> EXERCISE GOAL
Reproduce the data below in full and exclude every picture.

> AVAILABLE DATA
::::::::

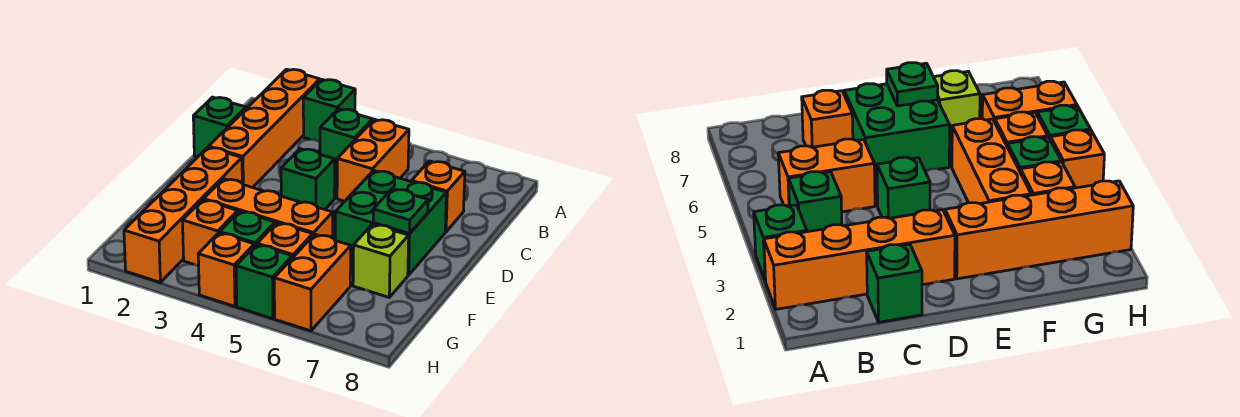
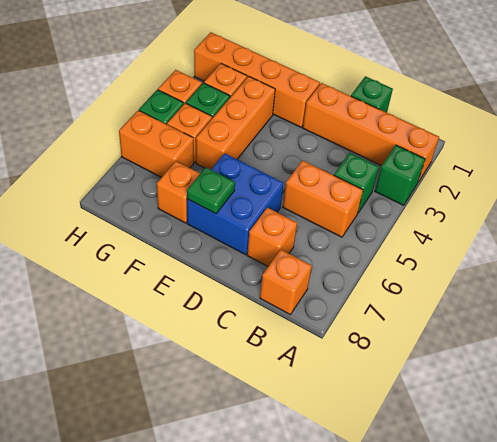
none -> orange brick B8 level 1
green brick D4 level 1 -> none
green brick D6:E7 level 1 -> blue brick D6:E7 level 1
lime brick F7 level 1 -> orange brick F7 level 1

::::::::

> SOLUTION
none -> orange brick B8 level 1
green brick D4 level 1 -> none
green brick D6:E7 level 1 -> blue brick D6:E7 level 1
lime brick F7 level 1 -> orange brick F7 level 1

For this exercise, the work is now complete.